Problem description: Retype, word for word, each line between the lines holding "missing | gruszka/brązowy" and "left) | x2.00 |", inclusive, and leave the rest of the data alone.

==== Input for this task ====

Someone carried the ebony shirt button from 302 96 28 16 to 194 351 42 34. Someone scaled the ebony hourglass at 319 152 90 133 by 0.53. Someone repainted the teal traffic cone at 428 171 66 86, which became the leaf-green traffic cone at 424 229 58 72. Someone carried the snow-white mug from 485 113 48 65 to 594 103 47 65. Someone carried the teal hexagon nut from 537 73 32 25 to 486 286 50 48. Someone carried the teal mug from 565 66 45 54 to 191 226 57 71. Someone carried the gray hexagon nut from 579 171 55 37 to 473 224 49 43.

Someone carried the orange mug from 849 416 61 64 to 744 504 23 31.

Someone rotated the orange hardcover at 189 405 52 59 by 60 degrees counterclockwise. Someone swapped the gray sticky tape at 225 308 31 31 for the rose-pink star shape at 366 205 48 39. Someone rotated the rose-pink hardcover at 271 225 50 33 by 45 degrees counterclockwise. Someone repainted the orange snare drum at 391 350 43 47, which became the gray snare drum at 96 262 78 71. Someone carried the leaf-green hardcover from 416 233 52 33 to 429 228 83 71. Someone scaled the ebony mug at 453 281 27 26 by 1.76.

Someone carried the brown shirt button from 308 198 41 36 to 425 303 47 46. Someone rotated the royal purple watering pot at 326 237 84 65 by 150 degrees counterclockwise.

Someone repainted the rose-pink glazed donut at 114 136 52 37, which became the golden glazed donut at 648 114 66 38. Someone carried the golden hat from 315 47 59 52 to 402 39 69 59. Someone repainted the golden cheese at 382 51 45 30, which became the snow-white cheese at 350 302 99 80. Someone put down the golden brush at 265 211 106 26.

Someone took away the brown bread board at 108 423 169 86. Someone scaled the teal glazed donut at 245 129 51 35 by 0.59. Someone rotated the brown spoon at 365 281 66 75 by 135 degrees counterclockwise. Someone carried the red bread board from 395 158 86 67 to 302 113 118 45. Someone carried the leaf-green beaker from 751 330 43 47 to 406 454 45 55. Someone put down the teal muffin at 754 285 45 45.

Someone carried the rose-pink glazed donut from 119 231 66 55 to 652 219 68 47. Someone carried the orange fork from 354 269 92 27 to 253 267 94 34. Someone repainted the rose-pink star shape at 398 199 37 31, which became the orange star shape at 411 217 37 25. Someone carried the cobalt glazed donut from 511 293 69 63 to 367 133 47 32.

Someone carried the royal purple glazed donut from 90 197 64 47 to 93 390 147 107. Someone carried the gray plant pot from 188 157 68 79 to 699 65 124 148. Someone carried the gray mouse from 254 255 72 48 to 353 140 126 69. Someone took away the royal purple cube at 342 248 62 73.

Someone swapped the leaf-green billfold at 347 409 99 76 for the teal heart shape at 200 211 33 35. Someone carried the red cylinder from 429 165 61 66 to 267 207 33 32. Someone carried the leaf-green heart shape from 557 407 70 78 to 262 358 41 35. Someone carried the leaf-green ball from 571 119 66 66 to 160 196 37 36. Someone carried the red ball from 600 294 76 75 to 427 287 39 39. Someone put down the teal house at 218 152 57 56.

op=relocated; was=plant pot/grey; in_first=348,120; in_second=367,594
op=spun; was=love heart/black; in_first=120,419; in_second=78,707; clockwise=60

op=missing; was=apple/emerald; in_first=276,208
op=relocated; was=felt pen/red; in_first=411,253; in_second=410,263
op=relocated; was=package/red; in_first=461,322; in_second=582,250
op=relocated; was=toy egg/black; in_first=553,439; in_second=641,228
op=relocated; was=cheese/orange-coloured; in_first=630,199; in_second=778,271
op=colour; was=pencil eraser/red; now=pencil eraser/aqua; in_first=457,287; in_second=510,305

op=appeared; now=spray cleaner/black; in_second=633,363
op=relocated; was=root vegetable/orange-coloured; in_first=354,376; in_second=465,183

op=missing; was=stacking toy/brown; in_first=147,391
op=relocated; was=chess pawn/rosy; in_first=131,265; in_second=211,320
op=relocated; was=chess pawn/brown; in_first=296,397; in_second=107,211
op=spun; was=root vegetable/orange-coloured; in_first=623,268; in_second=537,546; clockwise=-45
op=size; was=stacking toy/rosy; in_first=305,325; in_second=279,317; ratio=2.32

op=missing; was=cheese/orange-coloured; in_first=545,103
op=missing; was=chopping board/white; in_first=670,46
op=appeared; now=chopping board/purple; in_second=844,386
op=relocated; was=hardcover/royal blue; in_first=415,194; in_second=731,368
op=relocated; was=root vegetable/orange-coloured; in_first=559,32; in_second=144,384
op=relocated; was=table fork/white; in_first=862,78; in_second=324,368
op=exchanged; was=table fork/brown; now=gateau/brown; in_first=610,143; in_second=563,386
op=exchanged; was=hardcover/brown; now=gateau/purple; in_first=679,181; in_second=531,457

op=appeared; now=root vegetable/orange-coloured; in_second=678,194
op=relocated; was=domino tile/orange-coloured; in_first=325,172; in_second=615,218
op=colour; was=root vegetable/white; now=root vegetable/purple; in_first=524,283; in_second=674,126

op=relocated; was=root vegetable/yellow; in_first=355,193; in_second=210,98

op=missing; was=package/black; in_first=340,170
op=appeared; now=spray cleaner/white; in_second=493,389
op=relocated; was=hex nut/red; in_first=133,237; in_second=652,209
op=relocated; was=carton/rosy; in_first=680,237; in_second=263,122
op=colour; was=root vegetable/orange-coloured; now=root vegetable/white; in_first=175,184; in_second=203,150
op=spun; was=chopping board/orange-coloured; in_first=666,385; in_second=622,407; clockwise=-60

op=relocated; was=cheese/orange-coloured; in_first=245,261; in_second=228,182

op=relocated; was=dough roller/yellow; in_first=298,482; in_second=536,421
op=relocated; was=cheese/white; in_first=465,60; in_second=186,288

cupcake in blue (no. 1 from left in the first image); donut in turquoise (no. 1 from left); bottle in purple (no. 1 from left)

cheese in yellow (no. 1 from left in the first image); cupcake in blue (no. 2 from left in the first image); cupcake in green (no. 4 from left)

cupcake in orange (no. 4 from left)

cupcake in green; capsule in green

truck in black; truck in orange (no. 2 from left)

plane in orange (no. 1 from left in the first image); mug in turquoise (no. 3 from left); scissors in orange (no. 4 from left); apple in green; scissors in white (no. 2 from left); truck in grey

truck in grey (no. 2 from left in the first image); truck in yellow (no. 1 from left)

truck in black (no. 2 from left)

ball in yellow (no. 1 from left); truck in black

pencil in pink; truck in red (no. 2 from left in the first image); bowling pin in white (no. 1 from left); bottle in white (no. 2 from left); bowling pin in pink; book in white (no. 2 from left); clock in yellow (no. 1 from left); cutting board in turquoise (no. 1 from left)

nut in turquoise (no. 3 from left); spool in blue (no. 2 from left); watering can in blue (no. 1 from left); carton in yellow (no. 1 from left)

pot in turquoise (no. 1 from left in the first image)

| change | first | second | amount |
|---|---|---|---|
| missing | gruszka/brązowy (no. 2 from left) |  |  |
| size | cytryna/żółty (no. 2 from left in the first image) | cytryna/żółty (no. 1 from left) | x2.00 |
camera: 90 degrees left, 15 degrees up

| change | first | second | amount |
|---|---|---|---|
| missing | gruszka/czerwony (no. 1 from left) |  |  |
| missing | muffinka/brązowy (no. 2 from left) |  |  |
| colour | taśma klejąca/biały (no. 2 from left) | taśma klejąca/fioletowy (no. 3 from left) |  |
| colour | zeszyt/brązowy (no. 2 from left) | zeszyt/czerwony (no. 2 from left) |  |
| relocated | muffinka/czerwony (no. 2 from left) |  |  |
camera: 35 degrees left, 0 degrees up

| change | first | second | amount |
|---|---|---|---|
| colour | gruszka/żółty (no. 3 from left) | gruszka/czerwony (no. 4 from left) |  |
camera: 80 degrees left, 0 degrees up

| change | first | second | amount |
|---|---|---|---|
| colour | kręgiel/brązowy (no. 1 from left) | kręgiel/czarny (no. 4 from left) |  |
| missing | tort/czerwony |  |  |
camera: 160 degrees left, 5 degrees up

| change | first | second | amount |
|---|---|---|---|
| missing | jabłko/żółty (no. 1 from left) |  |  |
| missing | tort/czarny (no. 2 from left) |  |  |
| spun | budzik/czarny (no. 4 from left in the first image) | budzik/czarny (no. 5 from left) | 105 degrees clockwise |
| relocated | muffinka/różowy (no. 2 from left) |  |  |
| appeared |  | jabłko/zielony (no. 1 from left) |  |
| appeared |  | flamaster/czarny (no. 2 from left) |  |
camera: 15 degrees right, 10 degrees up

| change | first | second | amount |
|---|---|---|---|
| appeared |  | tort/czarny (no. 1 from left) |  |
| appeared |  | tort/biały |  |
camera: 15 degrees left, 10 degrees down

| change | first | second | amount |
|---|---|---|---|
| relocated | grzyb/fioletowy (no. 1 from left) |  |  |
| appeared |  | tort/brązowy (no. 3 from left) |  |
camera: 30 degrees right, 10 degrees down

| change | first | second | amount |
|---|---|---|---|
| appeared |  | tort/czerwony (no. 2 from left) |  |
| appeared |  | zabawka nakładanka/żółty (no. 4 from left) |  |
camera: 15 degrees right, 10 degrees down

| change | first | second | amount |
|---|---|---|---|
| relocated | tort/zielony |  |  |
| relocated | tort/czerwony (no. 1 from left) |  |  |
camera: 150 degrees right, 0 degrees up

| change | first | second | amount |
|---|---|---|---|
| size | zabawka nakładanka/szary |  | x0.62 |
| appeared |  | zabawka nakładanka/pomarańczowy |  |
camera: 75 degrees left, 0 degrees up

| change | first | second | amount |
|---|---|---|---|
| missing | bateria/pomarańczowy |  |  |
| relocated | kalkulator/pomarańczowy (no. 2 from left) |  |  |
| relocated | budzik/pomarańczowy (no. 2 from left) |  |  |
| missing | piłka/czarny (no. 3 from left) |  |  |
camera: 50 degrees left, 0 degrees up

====

Problem solution:
| missing | gruszka/brązowy (no. 2 from left) |  |  |
| size | cytryna/żółty (no. 2 from left in the first image) | cytryna/żółty (no. 1 from left) | x2.00 |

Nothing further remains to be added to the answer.